Task objective.
Go line by line through the data below and work out how many lines contain "trapezoid"; the answer is that number alone.

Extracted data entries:

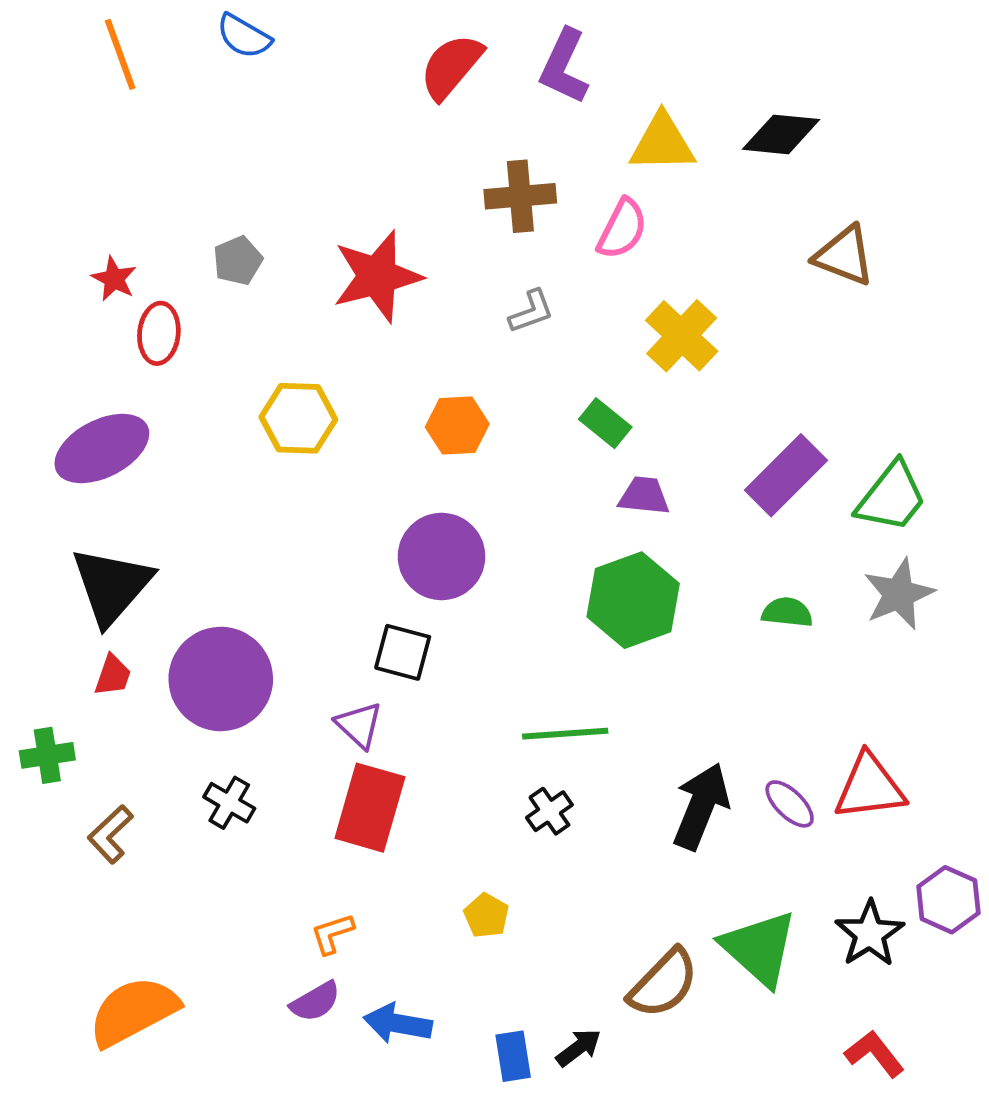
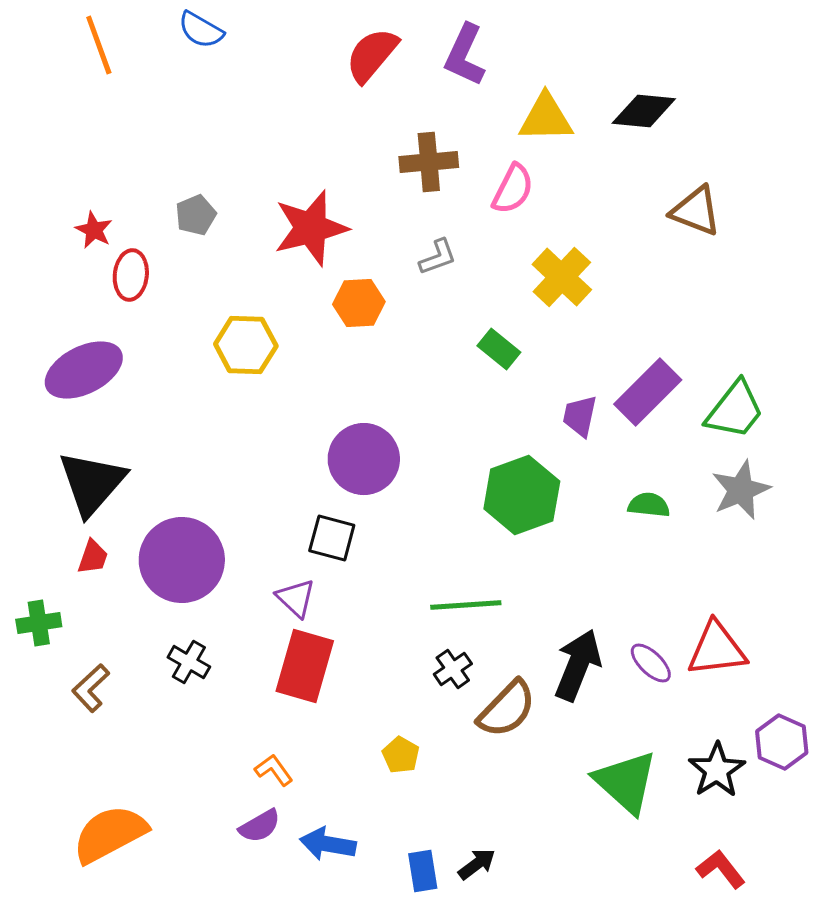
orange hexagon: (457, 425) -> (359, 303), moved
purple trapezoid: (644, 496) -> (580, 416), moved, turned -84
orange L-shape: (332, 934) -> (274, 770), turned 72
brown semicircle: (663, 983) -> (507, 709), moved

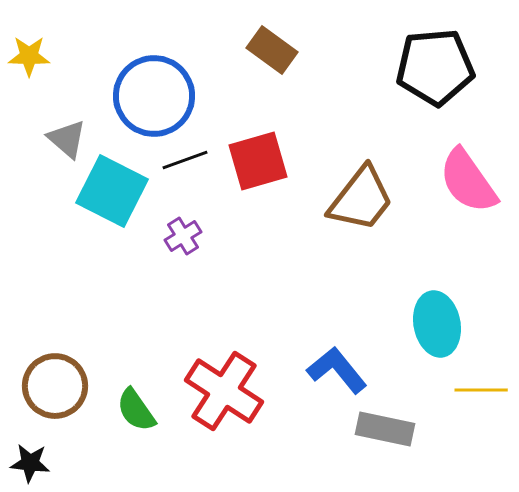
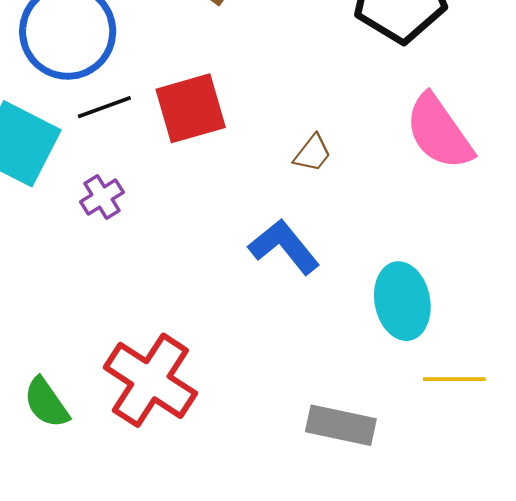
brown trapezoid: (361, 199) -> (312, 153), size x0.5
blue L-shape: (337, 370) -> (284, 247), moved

Completed exercise.
2